Check each line of the material below for "cyan" and copy those where it appears.

## DATA BELOW

>>>

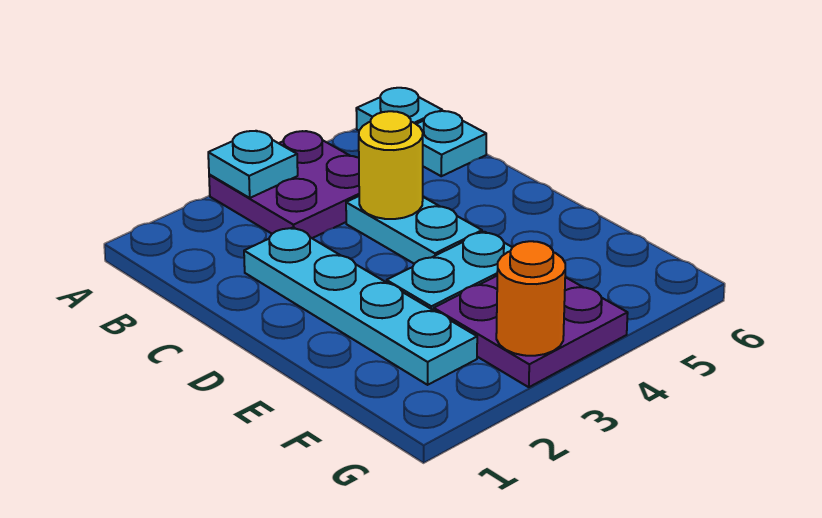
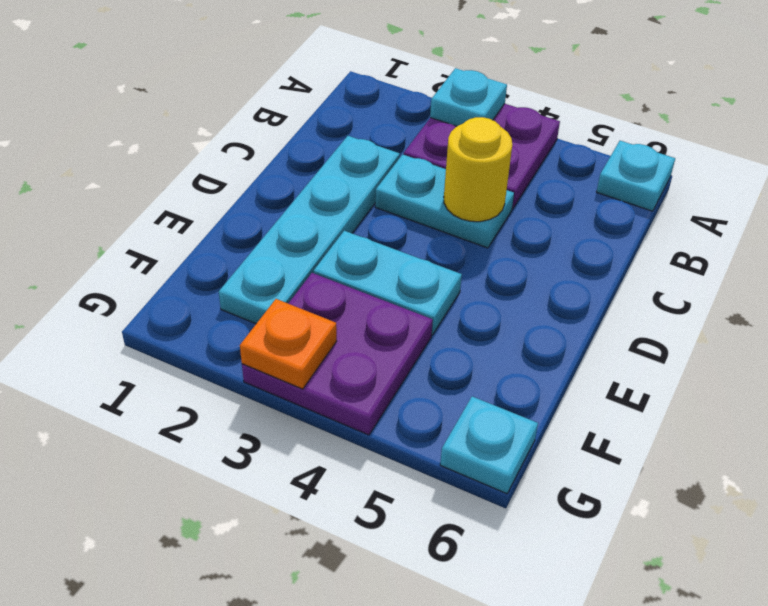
cyan plate B6 level 1 -> cyan plate G6 level 1
cyan plate C4:D4 level 1 -> cyan plate C3:C4 level 1
orange round brick G3 level 2 -> orange plate G3 level 2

<<<

## RESULT OF THE EXERCISE
cyan plate B6 level 1 -> cyan plate G6 level 1
cyan plate C4:D4 level 1 -> cyan plate C3:C4 level 1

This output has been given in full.